Exercise materials =>
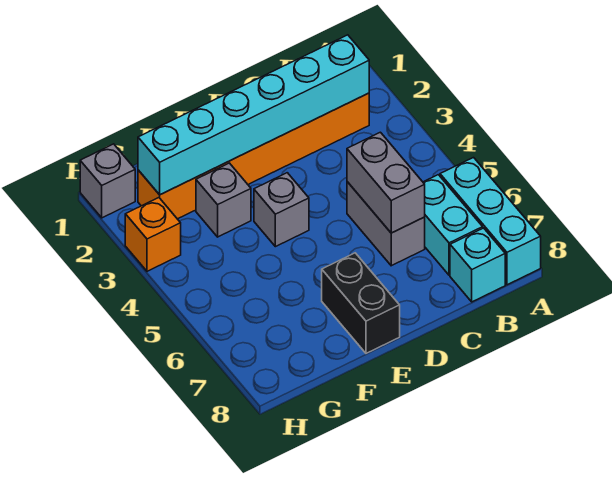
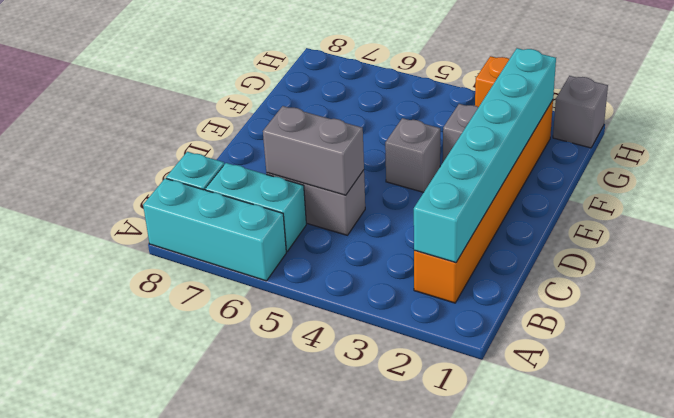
black brick E7:E8 level 1 -> none

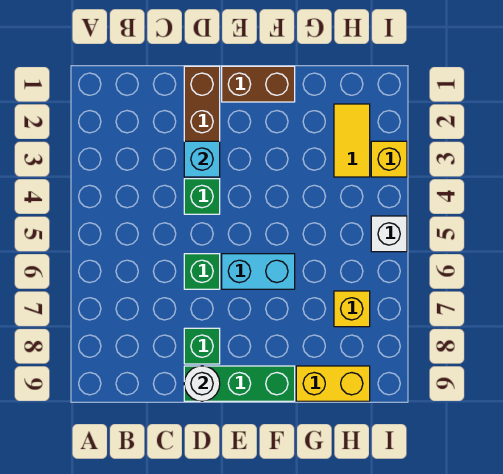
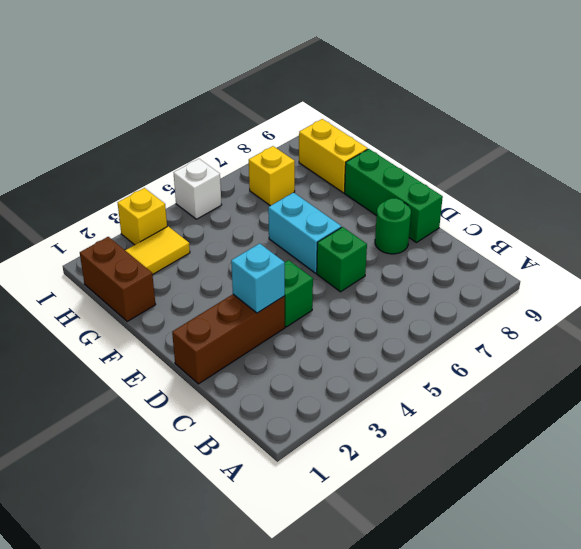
green brick D8 level 1 -> green round brick D8 level 1
white round brick D9 level 2 -> none
brown brick E1:F1 level 1 -> brown brick G1:H1 level 1

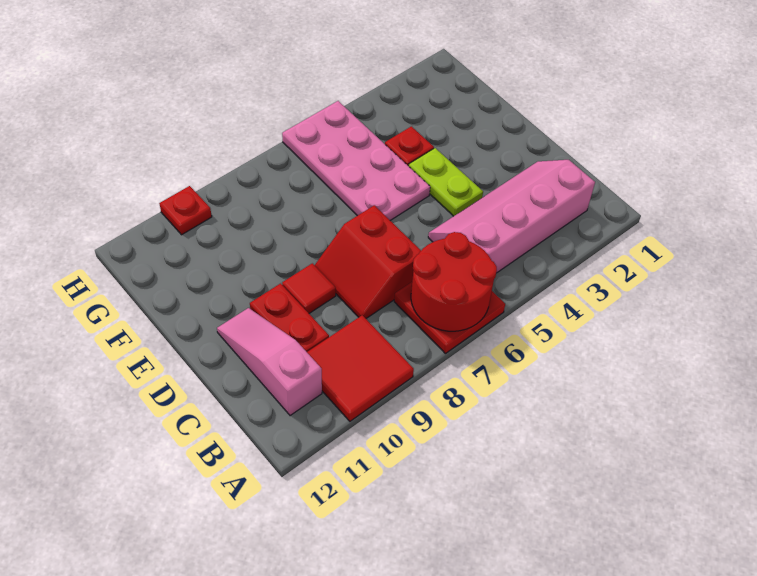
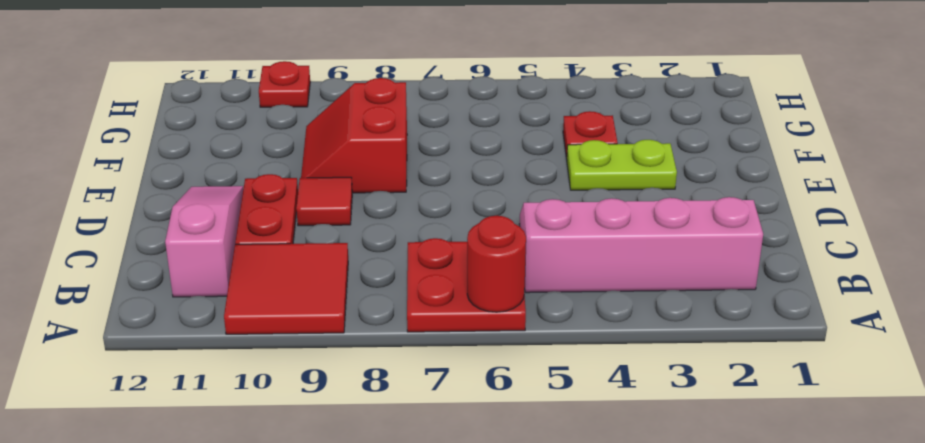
red round brick A6:B7 level 2 -> red round brick A6 level 2
red slope C7:D8 level 1 top 7 -> red slope E8:F9 level 1 top 8
lime plate D4:E4 level 1 -> lime plate E3:E4 level 1
pink plate E5:H6 level 1 -> none

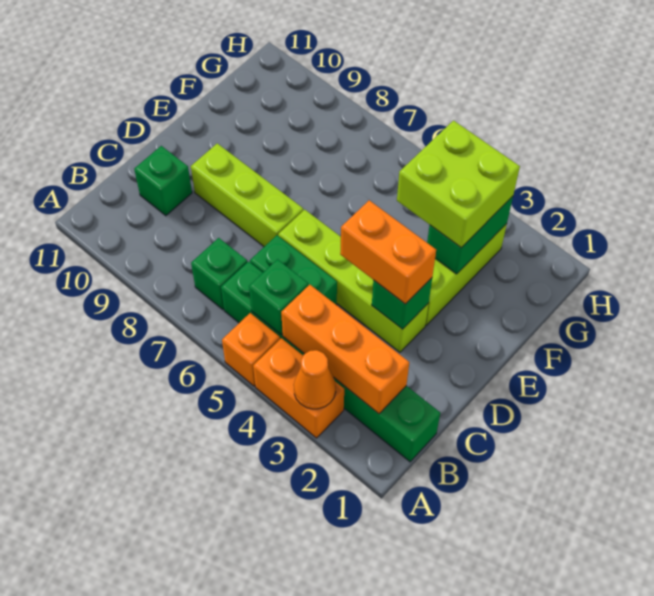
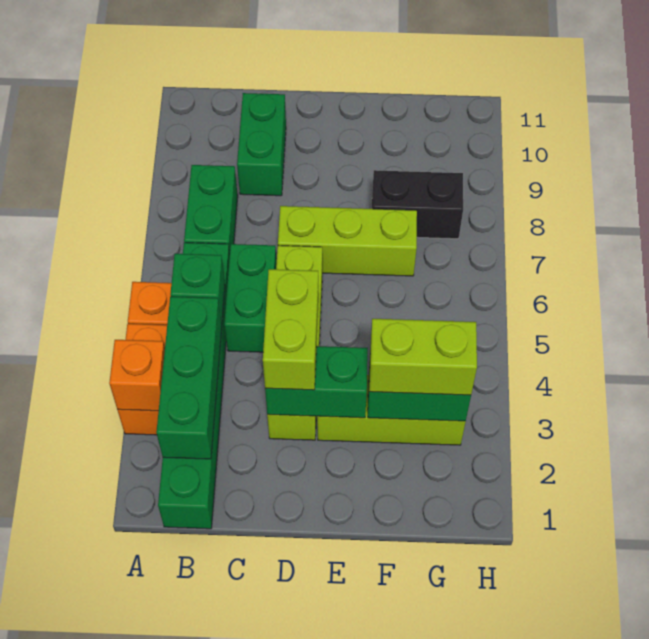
orange cone A3 level 2 -> orange brick A3 level 2
orange brick B2:B4 level 2 -> green brick B2:B4 level 2
green brick B7 level 1 -> green brick B7:B8 level 1
green brick C10 level 1 -> green brick C9:C10 level 1
green brick D3 level 2 -> green brick D3:E3 level 2
orange brick D3:D4 level 3 -> lime brick D3:D4 level 3
lime brick D7:D9 level 1 -> lime brick D7:F7 level 1
lime brick F3:G4 level 3 -> lime brick F3:G3 level 3
none -> black brick F8:G8 level 1

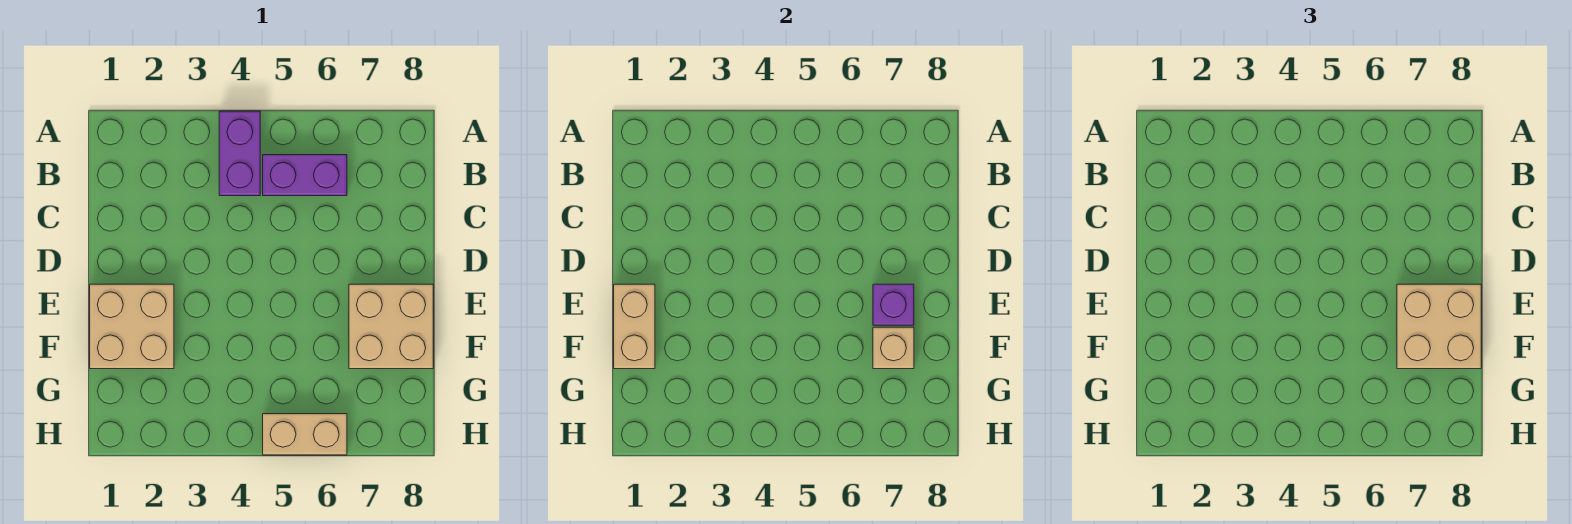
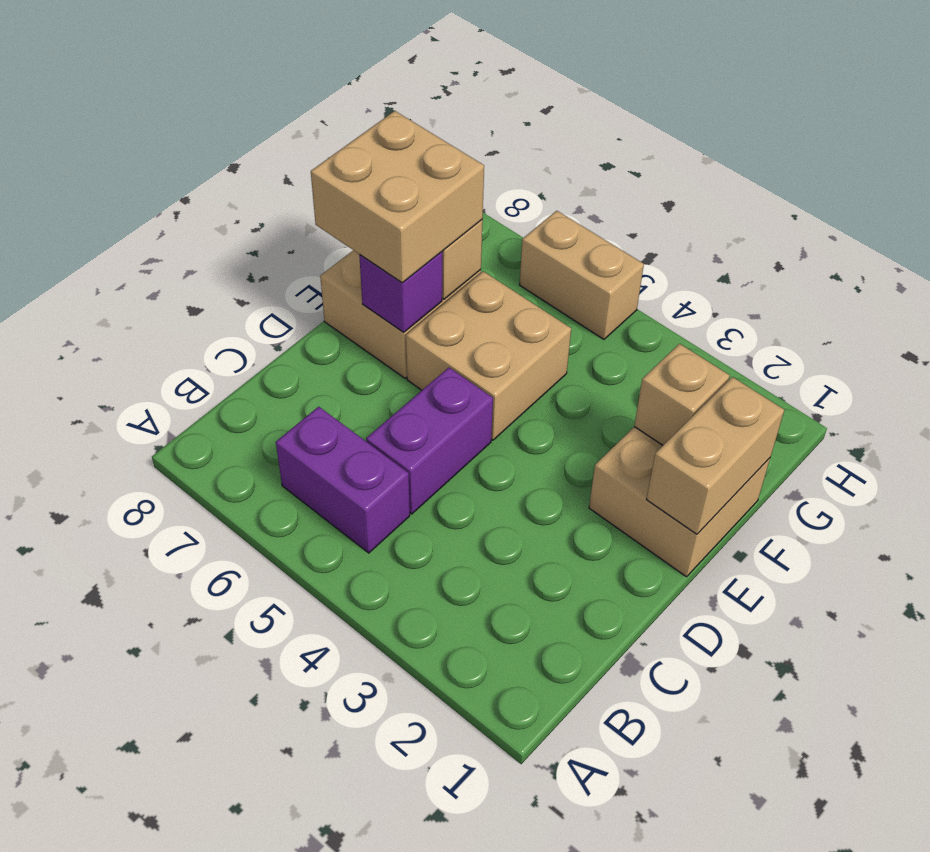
purple brick A4:B4 level 1 -> purple brick C5:D5 level 1
none -> tan brick E5:F6 level 1
none -> tan brick F2 level 2

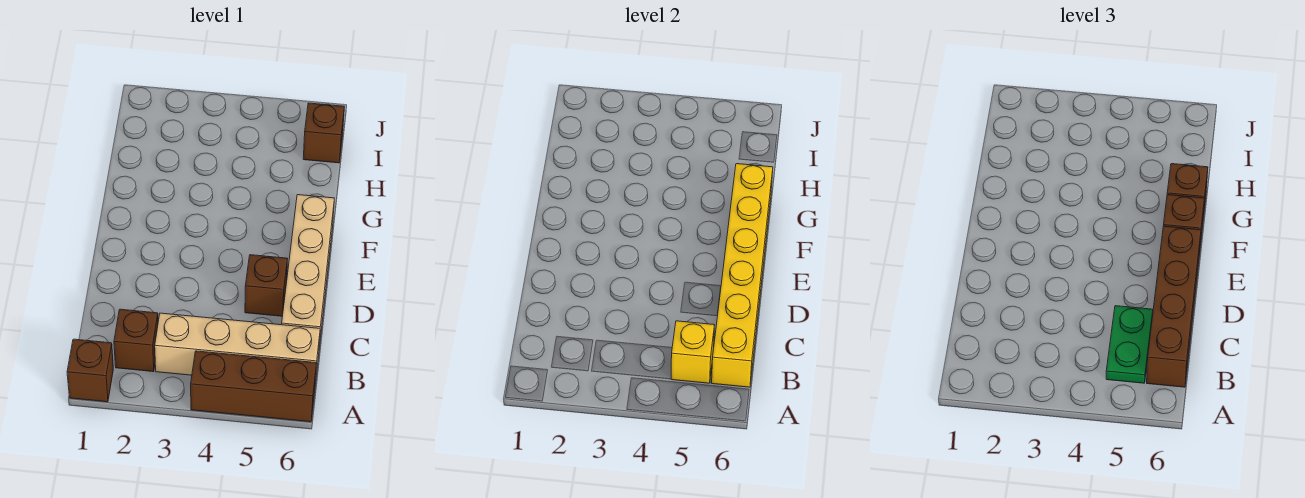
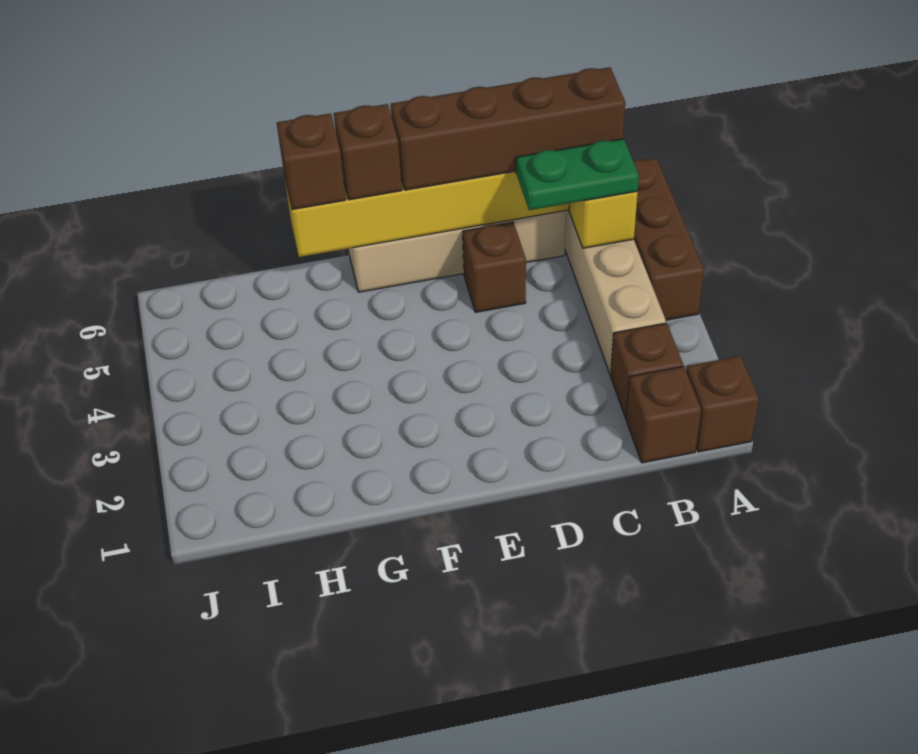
brown brick I6 level 1 -> brown brick B1 level 1

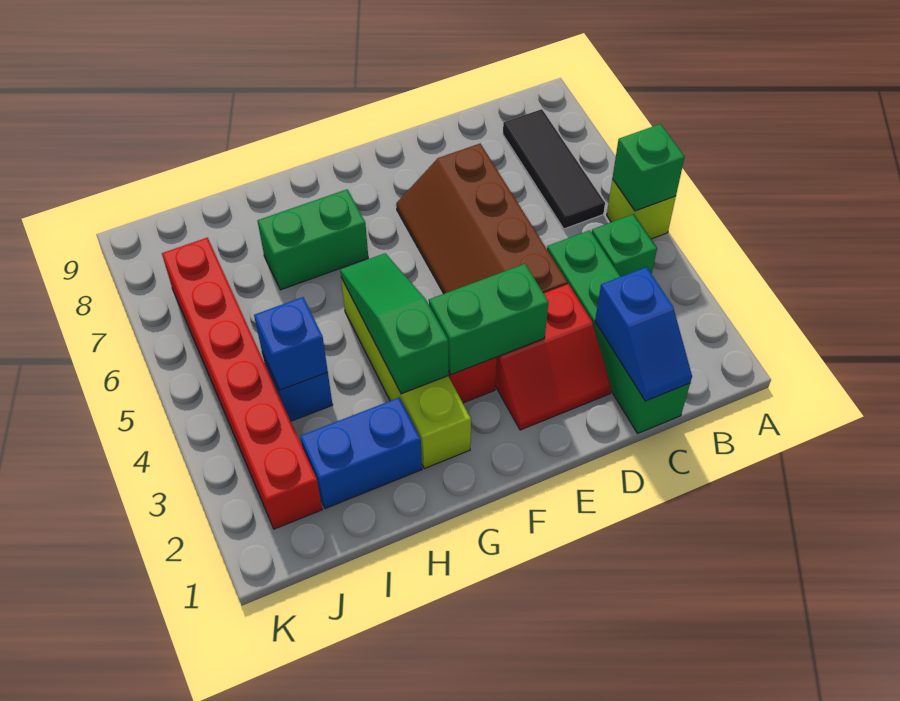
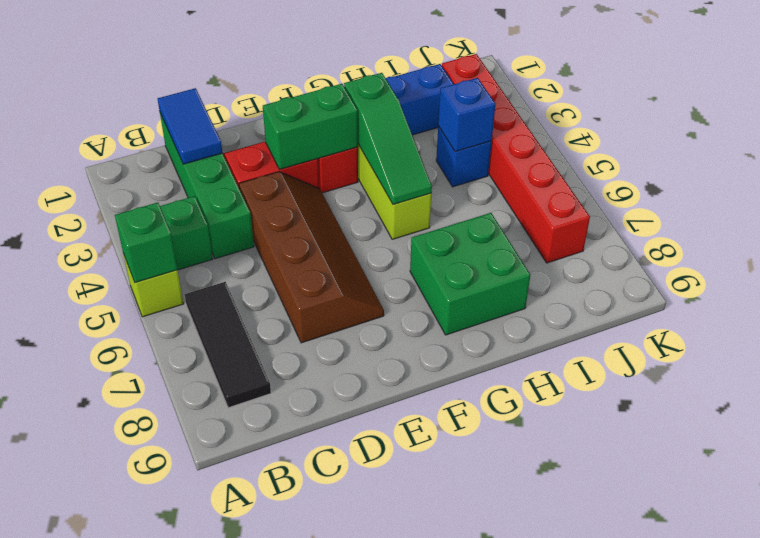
blue slope C1:C2 level 2 top 2 -> blue tile C1:C2 level 2
green brick G7:H7 level 1 -> green brick G7:H8 level 1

Requirement =>
Nothing except the lines from the one containing "green brick D8" through the one containing "green brick D3 level" should appear in the answer, exactly as above and without pictures.

Output of the exercise =>
green brick D8 level 1 -> green round brick D8 level 1
white round brick D9 level 2 -> none
brown brick E1:F1 level 1 -> brown brick G1:H1 level 1

red round brick A6:B7 level 2 -> red round brick A6 level 2
red slope C7:D8 level 1 top 7 -> red slope E8:F9 level 1 top 8
lime plate D4:E4 level 1 -> lime plate E3:E4 level 1
pink plate E5:H6 level 1 -> none

orange cone A3 level 2 -> orange brick A3 level 2
orange brick B2:B4 level 2 -> green brick B2:B4 level 2
green brick B7 level 1 -> green brick B7:B8 level 1
green brick C10 level 1 -> green brick C9:C10 level 1
green brick D3 level 2 -> green brick D3:E3 level 2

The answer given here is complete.